*Work item*
Go through the entries below and tally the lines containing the string "bucket"; report only the tally.

*Source data*
.....

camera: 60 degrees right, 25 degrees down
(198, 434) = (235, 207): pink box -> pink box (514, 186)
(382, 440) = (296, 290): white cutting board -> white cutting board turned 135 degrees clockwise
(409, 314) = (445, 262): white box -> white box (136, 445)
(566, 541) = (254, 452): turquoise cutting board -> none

.....

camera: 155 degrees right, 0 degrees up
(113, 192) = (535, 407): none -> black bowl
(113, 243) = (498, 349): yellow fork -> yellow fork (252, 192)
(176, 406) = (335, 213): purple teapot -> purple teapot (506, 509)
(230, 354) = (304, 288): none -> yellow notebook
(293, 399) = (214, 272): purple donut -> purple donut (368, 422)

.....

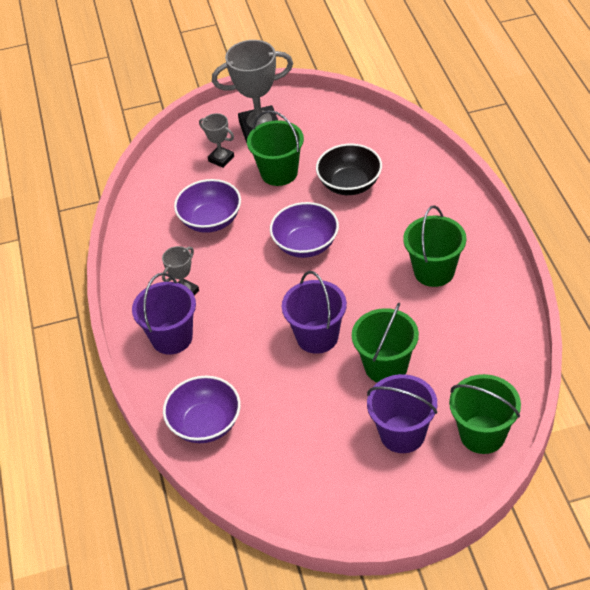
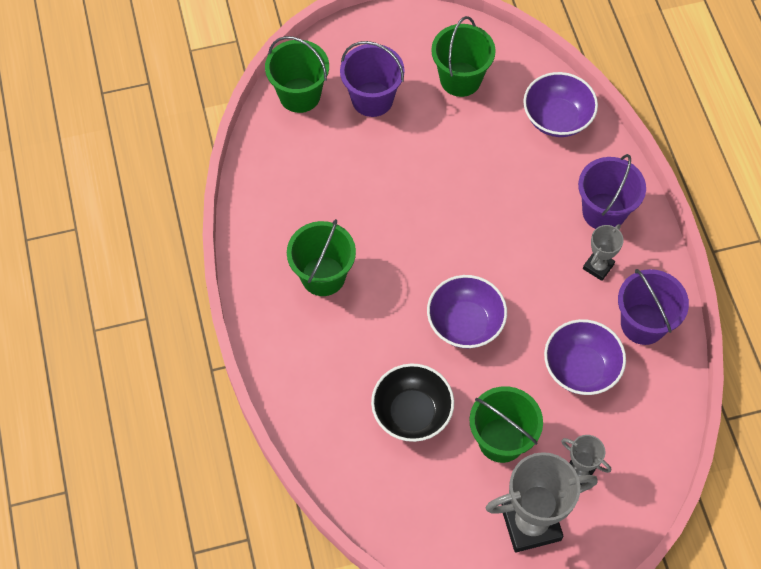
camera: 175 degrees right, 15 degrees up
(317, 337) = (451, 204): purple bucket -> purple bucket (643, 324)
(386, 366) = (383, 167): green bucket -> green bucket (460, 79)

.....

*Response to this exercise*
2